RECORDS FOR THIS TASK >>

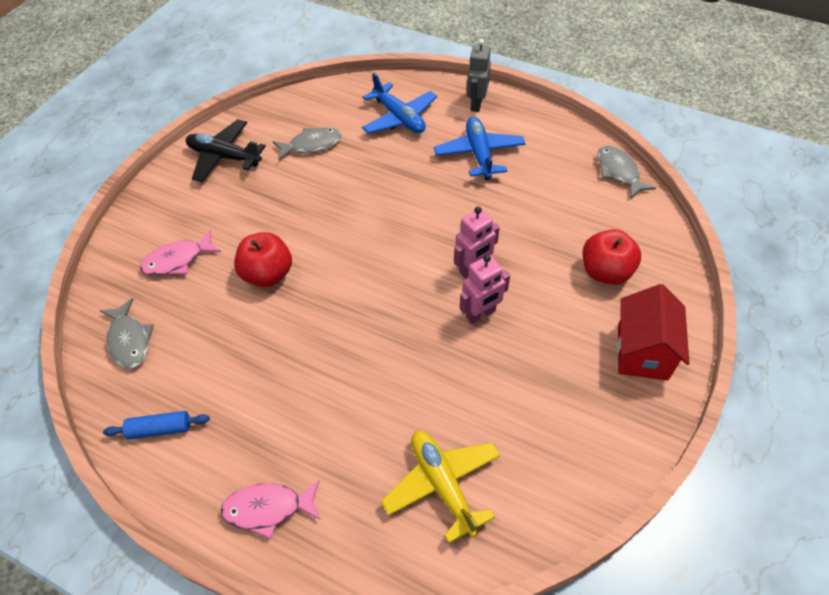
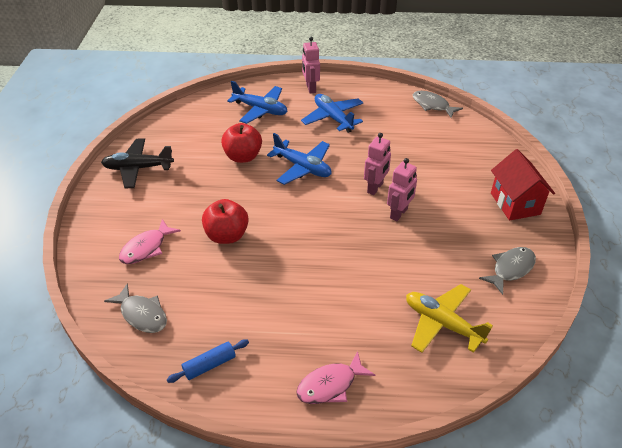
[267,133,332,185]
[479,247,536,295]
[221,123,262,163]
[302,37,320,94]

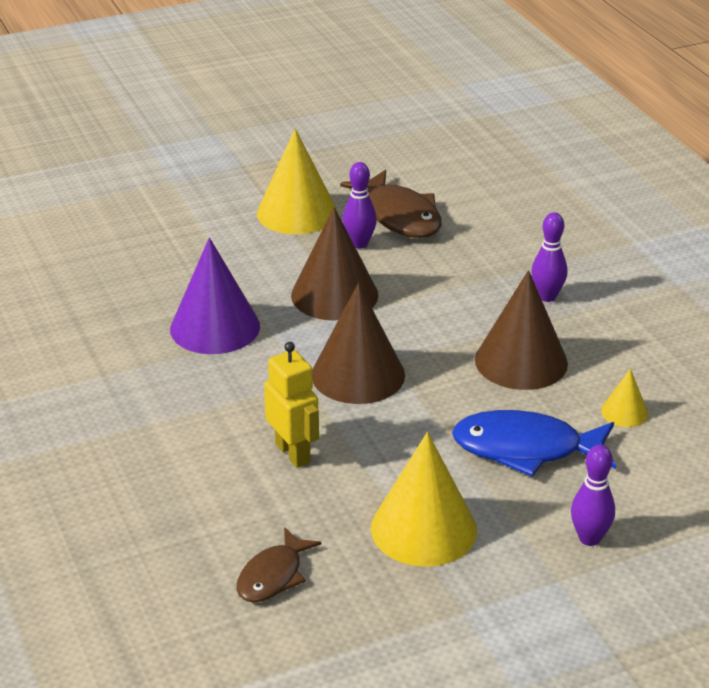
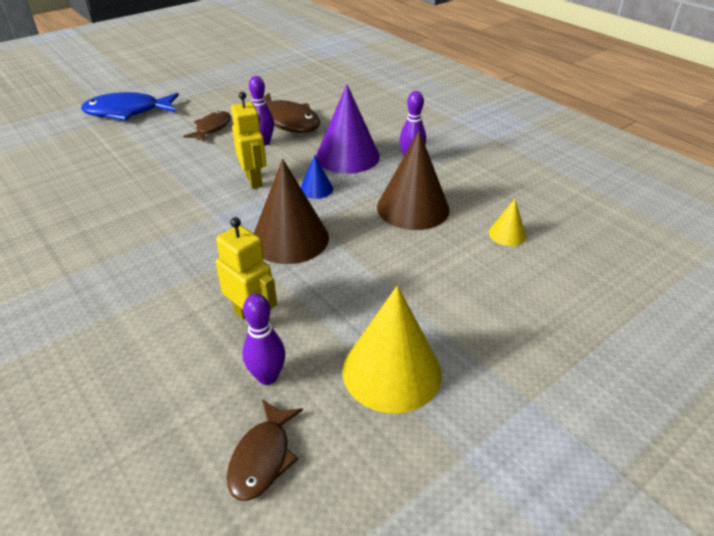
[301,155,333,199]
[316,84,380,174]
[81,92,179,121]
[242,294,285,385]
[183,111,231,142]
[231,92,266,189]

TASK PROMPT >> Return all entries preceding this task exactly as they stand, leaving any picture out.

WRITTEN SOLUTION >>
[267,133,332,185]
[479,247,536,295]
[221,123,262,163]
[302,37,320,94]

[301,155,333,199]
[316,84,380,174]
[81,92,179,121]
[242,294,285,385]
[183,111,231,142]
[231,92,266,189]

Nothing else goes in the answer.